Dataset extract:
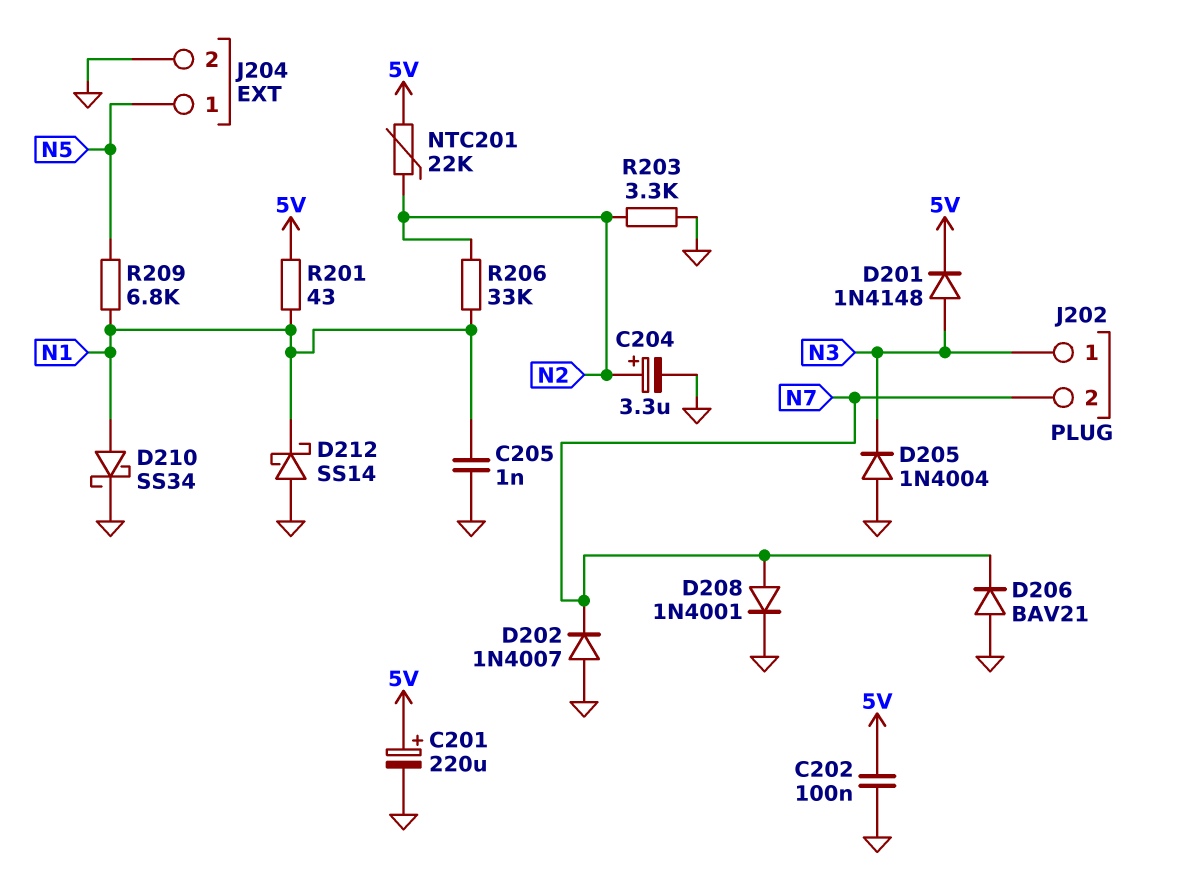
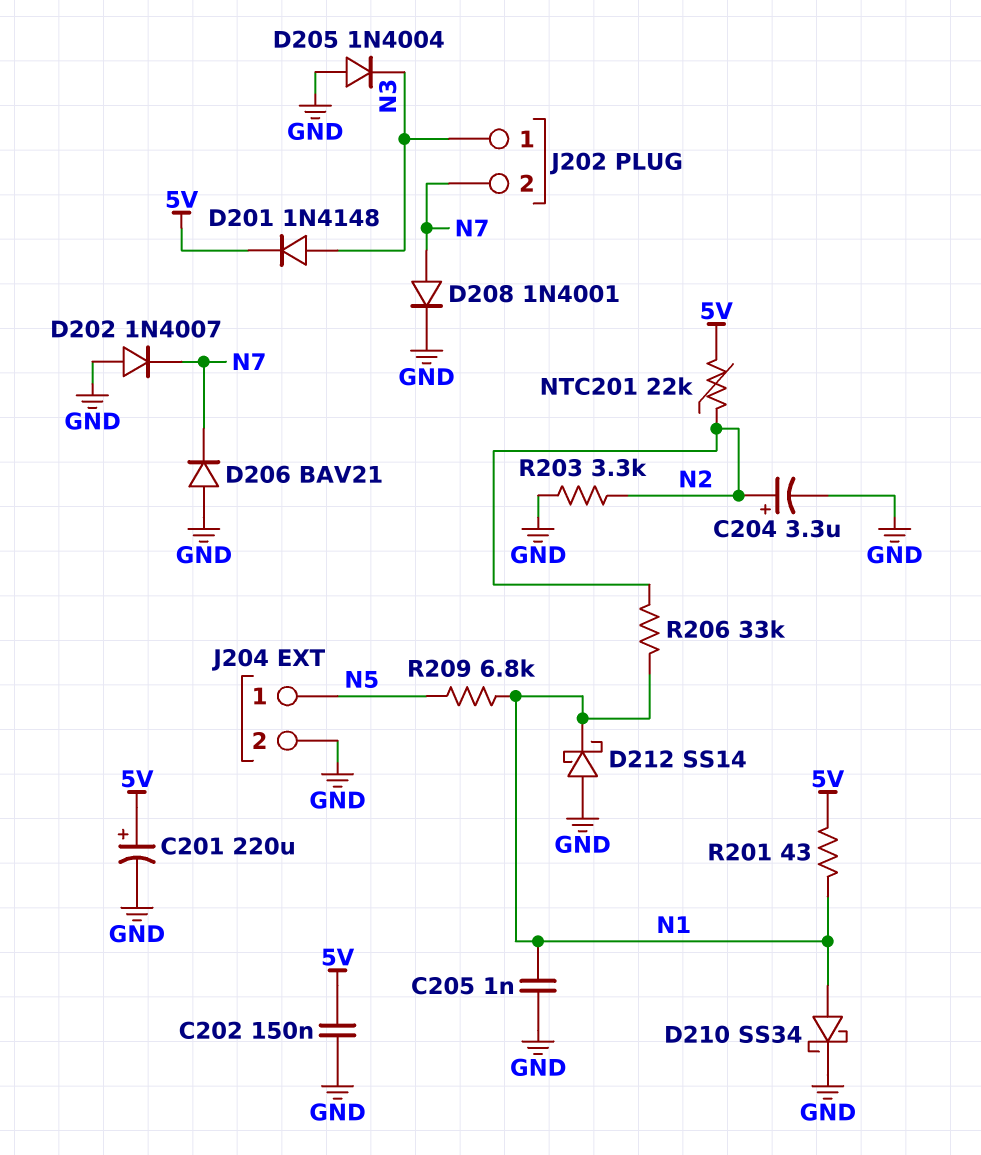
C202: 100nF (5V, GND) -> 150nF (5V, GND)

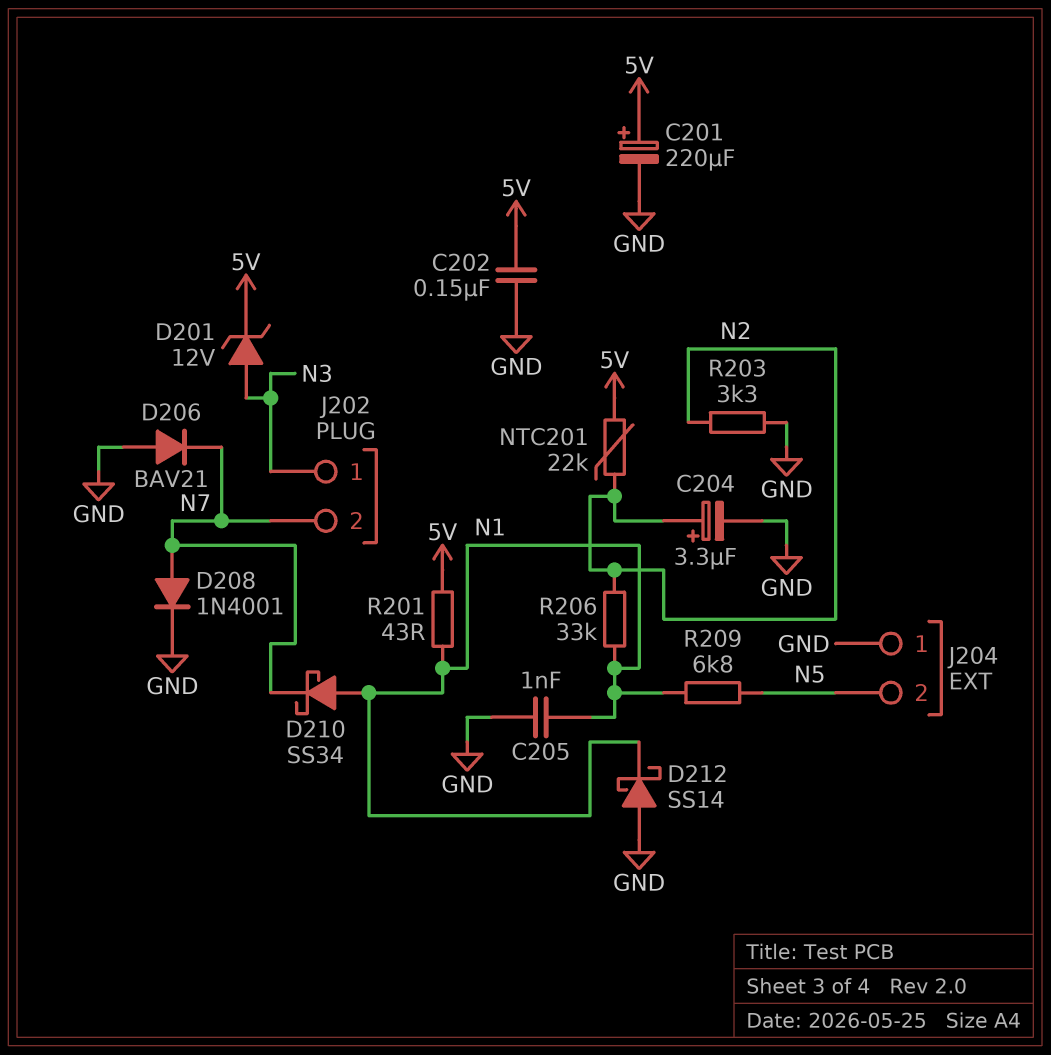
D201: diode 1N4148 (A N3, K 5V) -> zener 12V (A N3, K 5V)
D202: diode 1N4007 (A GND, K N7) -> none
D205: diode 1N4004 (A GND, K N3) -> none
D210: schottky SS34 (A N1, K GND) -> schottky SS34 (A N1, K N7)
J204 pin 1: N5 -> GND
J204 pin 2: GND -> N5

Work to be completed: For this exercise, restate the material exactly and skip every picture.

Response area:
C202: 100nF (5V, GND) -> 150nF (5V, GND)

D201: diode 1N4148 (A N3, K 5V) -> zener 12V (A N3, K 5V)
D202: diode 1N4007 (A GND, K N7) -> none
D205: diode 1N4004 (A GND, K N3) -> none
D210: schottky SS34 (A N1, K GND) -> schottky SS34 (A N1, K N7)
J204 pin 1: N5 -> GND
J204 pin 2: GND -> N5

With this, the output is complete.